*** DATA ***
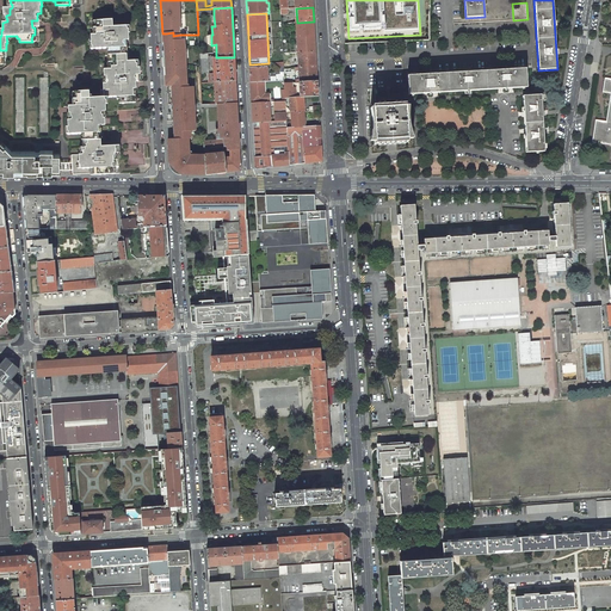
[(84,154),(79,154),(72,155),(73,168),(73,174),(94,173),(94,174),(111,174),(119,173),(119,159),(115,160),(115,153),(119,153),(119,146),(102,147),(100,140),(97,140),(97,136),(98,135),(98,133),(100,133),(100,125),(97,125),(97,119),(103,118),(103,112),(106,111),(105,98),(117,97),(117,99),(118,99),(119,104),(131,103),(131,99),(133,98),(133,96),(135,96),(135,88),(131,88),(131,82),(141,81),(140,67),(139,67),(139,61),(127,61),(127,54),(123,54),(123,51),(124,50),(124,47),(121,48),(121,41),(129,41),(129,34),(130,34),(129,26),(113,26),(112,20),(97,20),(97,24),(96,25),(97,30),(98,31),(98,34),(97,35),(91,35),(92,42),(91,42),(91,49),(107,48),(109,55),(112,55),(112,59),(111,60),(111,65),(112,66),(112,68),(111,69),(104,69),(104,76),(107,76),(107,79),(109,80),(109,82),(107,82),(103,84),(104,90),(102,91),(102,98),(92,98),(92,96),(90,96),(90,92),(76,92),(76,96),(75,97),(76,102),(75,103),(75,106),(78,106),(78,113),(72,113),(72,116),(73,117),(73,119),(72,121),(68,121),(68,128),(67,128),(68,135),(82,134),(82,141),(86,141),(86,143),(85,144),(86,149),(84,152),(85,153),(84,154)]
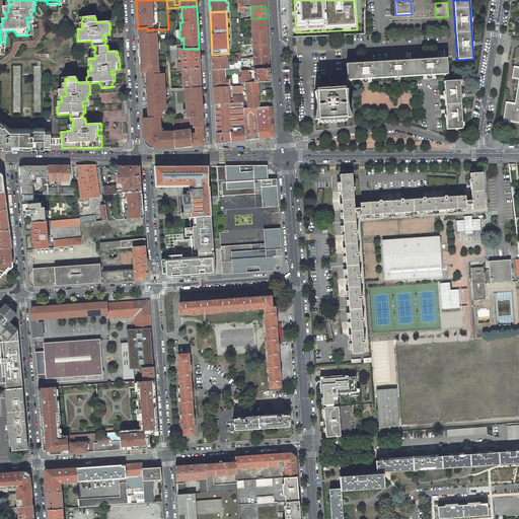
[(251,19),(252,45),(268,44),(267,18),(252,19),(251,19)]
*** End of DATA ***
*** DATA ***
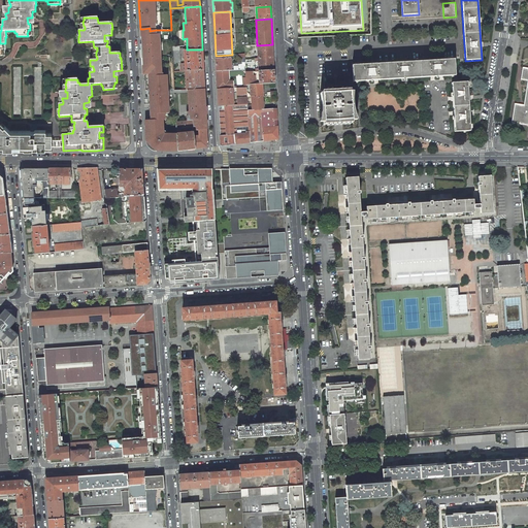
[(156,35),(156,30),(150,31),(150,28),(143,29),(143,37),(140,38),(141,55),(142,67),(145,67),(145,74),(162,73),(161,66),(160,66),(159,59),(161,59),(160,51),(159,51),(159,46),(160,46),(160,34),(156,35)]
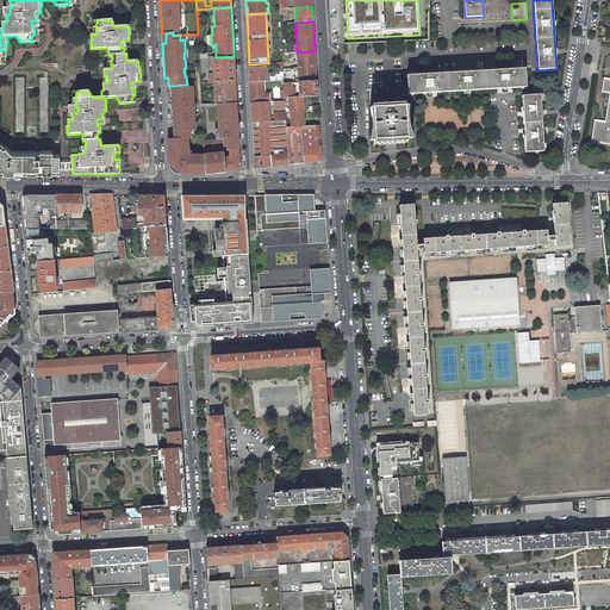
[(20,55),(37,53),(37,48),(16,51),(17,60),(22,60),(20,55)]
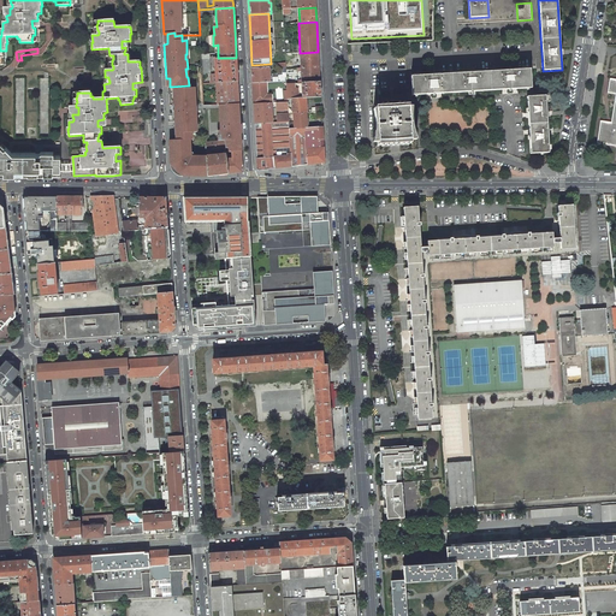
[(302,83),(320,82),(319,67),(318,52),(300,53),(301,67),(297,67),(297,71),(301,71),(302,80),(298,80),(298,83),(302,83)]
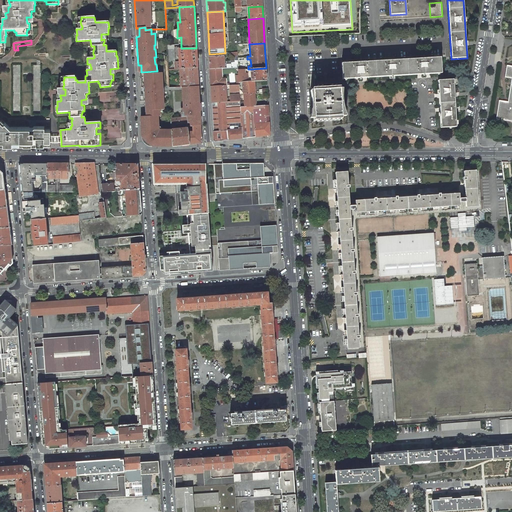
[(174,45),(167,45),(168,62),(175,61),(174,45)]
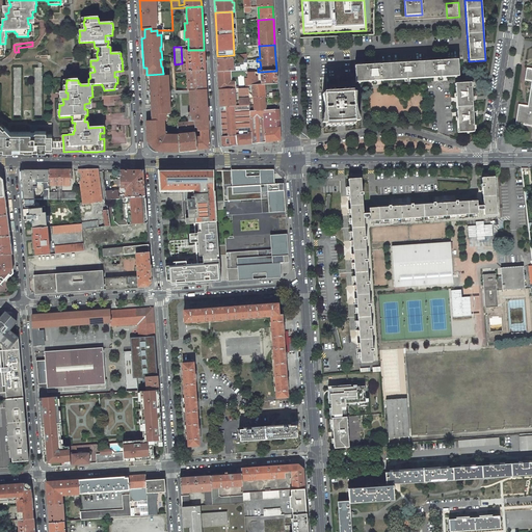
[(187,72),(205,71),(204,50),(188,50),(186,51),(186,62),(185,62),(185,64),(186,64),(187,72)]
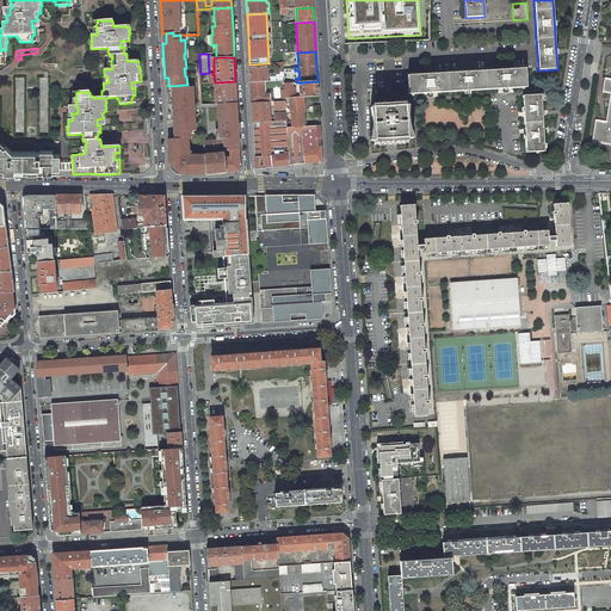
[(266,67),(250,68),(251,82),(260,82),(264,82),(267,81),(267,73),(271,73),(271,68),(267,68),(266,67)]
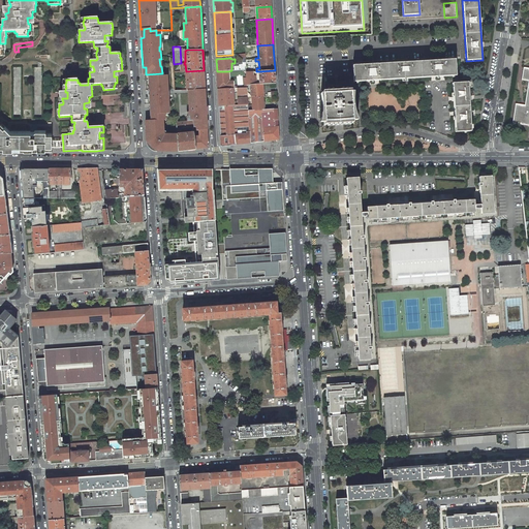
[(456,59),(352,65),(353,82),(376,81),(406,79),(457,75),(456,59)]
*** End of DATA ***
(WORK TO COMPLETE) Look above for the line with "[(20,55),(37,53),(37,48),(16,51),(17,60),(22,60),(20,55)]", then print it and each line after it down to and including the line with "[(174,45),(167,45),(168,62),(175,61),(174,45)]". Leave out the pictures and keep the wording exact.

(SOLUTION FOR THIS EXERCISE)
[(20,55),(37,53),(37,48),(16,51),(17,60),(22,60),(20,55)]
[(302,83),(320,82),(319,67),(318,52),(300,53),(301,67),(297,67),(297,71),(301,71),(302,80),(298,80),(298,83),(302,83)]
[(174,45),(167,45),(168,62),(175,61),(174,45)]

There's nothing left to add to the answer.